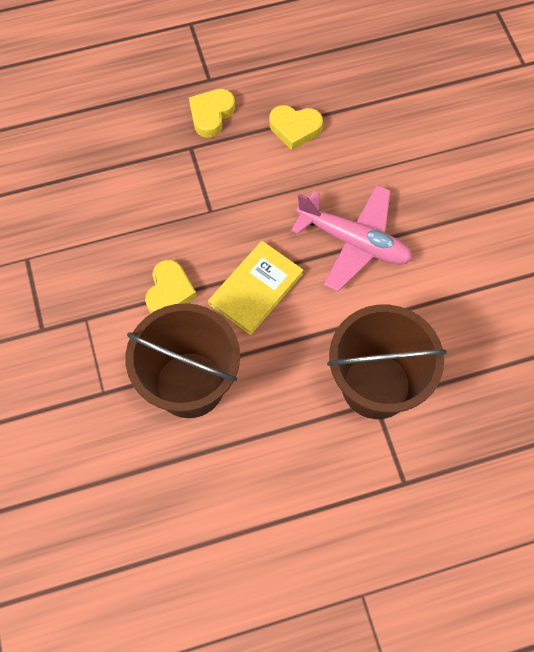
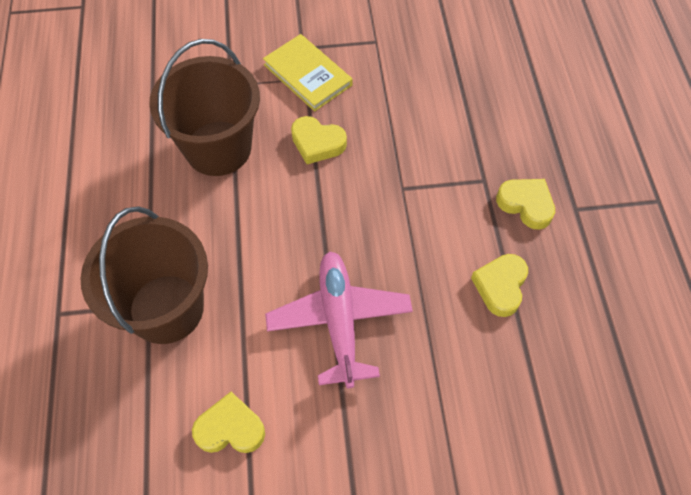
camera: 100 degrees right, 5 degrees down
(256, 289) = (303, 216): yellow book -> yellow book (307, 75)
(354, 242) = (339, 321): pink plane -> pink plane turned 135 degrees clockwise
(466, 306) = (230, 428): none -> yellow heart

━━━━━━━━

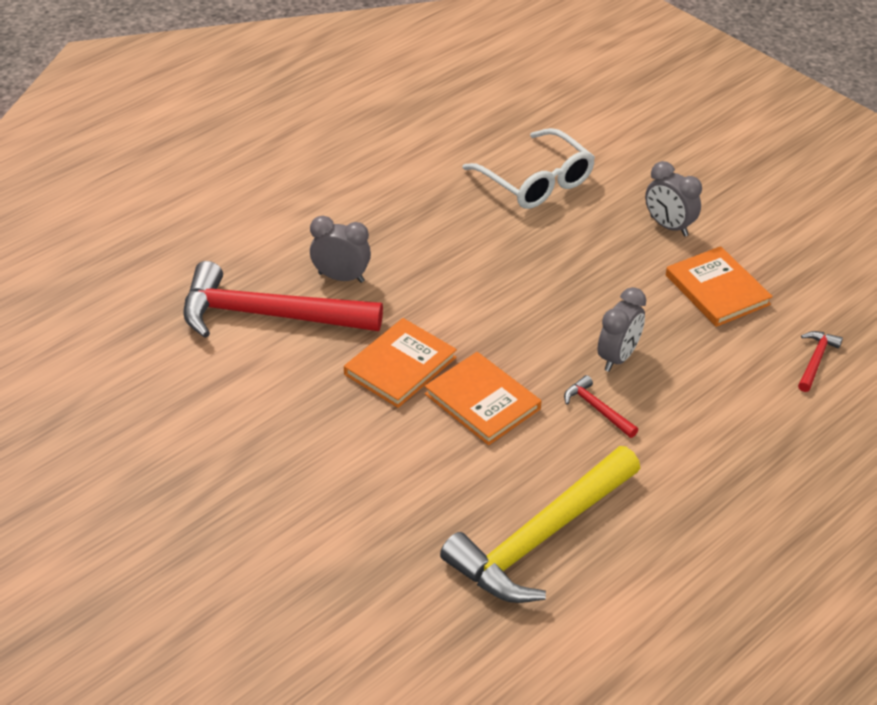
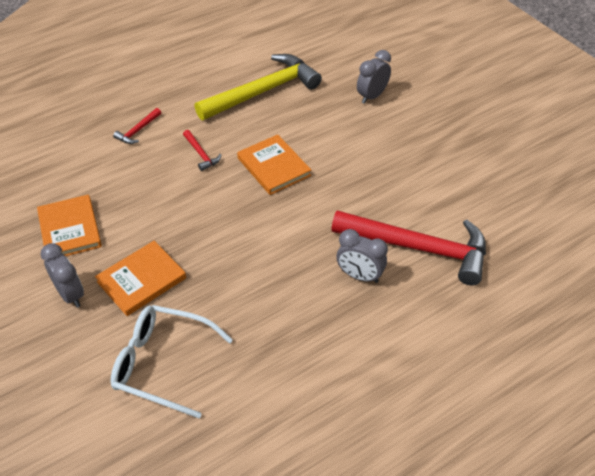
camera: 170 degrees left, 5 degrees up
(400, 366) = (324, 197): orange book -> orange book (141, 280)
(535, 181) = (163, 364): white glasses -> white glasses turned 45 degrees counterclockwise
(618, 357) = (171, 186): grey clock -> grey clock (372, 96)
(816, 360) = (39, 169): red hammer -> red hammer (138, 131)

━━━━━━━━

## Task:
Out of the data above, give again only the lines starting at the one holding "(535, 181) = (163, 364): white" and ending at the one holding "(816, 360) = (39, 169): red", unchanged.

## Exercise response:
(535, 181) = (163, 364): white glasses -> white glasses turned 45 degrees counterclockwise
(618, 357) = (171, 186): grey clock -> grey clock (372, 96)
(816, 360) = (39, 169): red hammer -> red hammer (138, 131)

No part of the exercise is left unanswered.